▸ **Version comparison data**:

=== Begin Enclosure ===

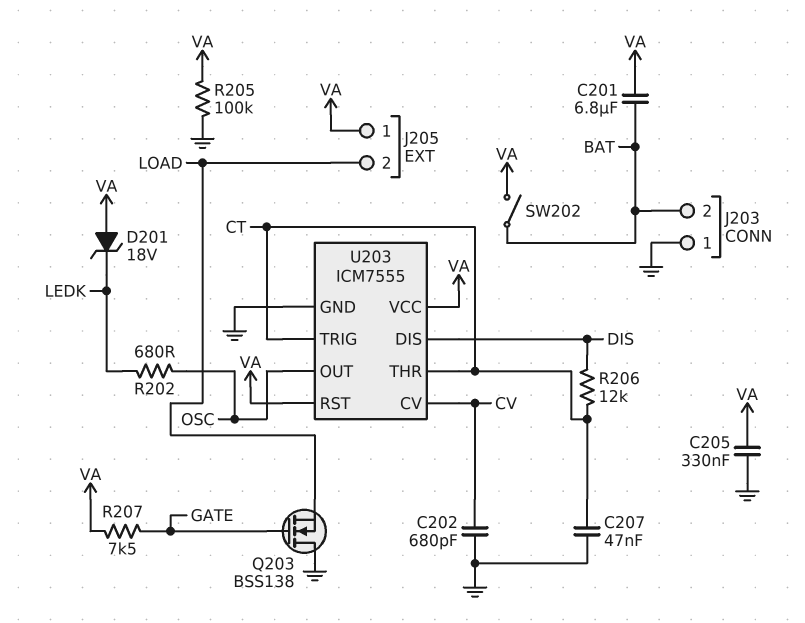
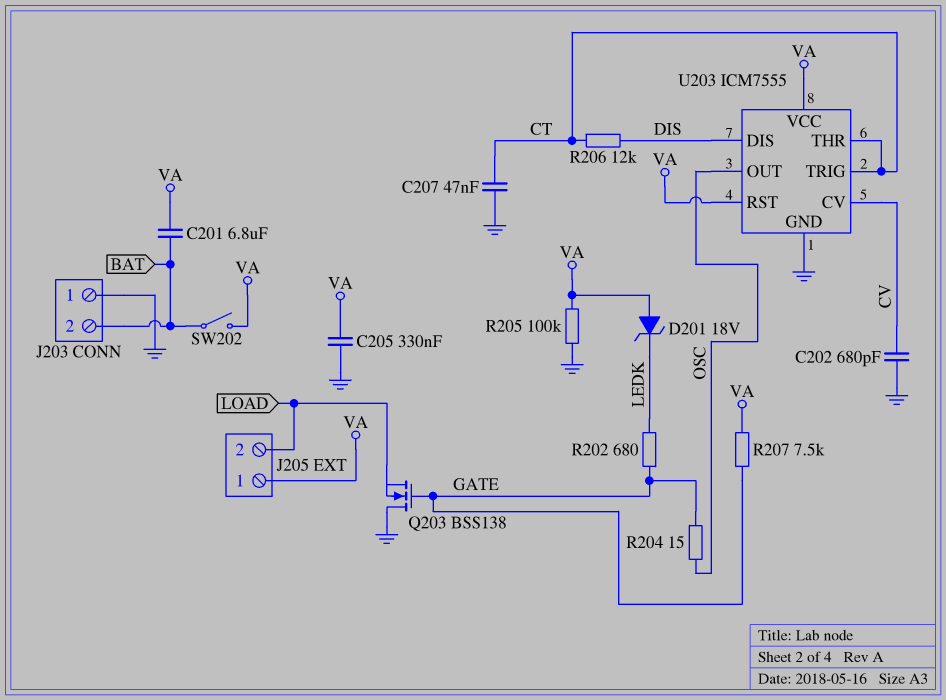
R202: 680 (LEDK, OSC) -> 680 (GATE, LEDK)
R204: none -> 15 (GATE, OSC)

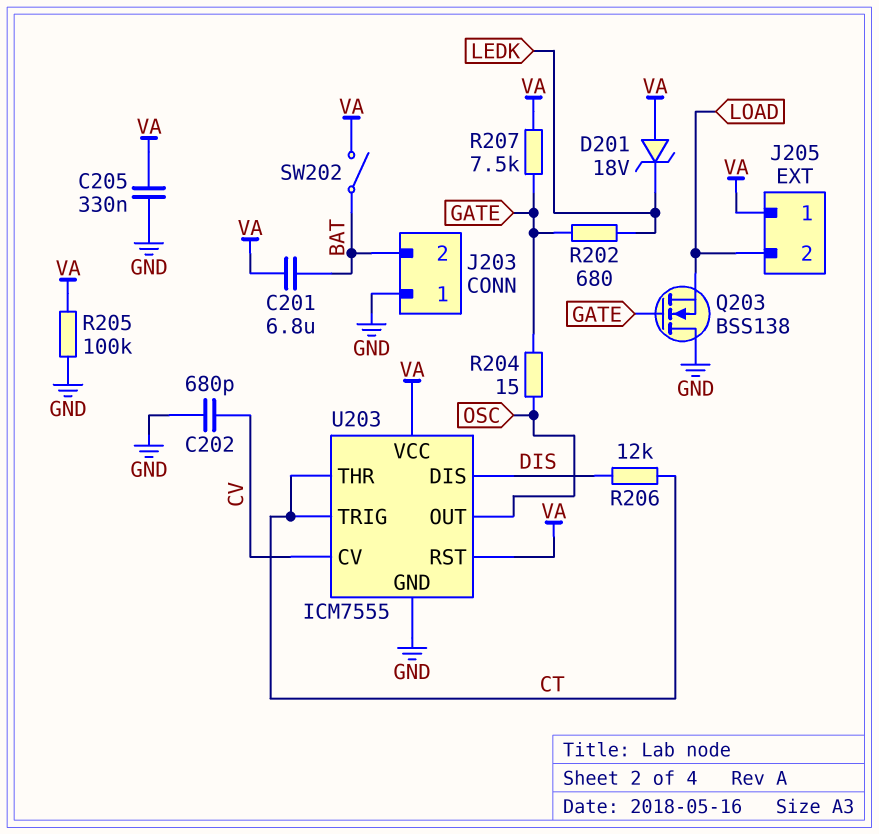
C207: 47nF (CT, GND) -> none

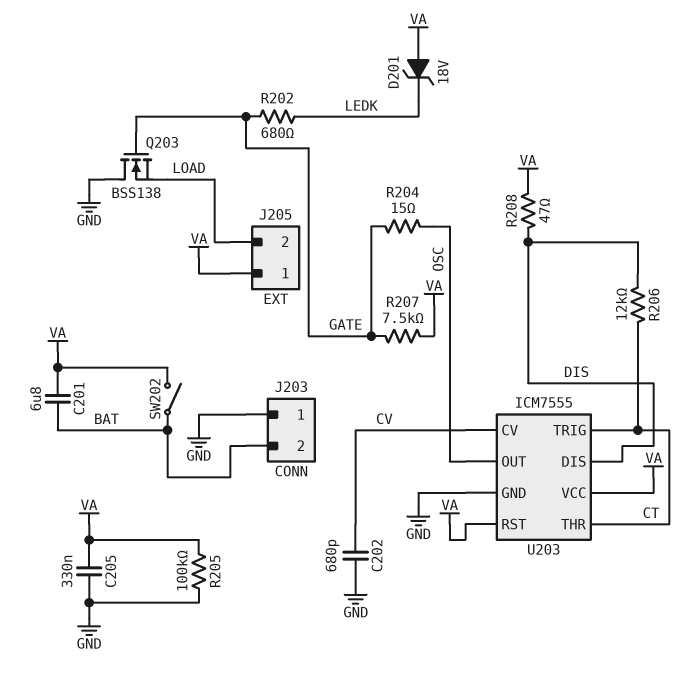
R208: none -> 47 (DIS, VA)

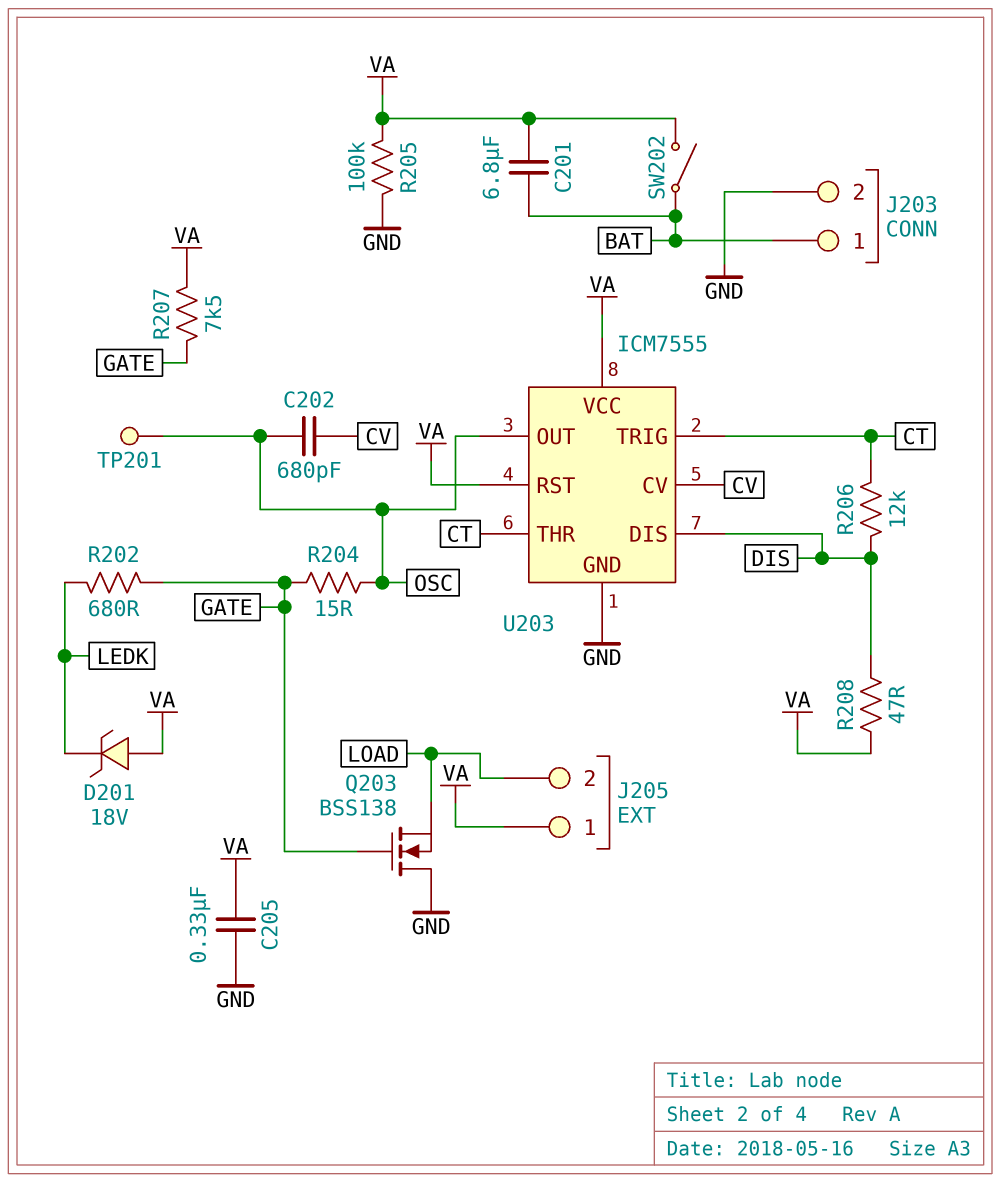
C202: 680pF (CV, GND) -> 680pF (CV, OSC)
J203 pin 1: GND -> BAT
J203 pin 2: BAT -> GND
TP201: none -> test point (OSC)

=== End Enclosure ===

▸ **DIRECTIONS FOR THIS TASK**: Each line from the one containing "C207: 47nF (CT, GND) -> none" through the last line above should be retyped exactly, and no other line. Any picture is to be left out.

▸ **RESPONSE TO THIS TASK**:
C207: 47nF (CT, GND) -> none

R208: none -> 47 (DIS, VA)

C202: 680pF (CV, GND) -> 680pF (CV, OSC)
J203 pin 1: GND -> BAT
J203 pin 2: BAT -> GND
TP201: none -> test point (OSC)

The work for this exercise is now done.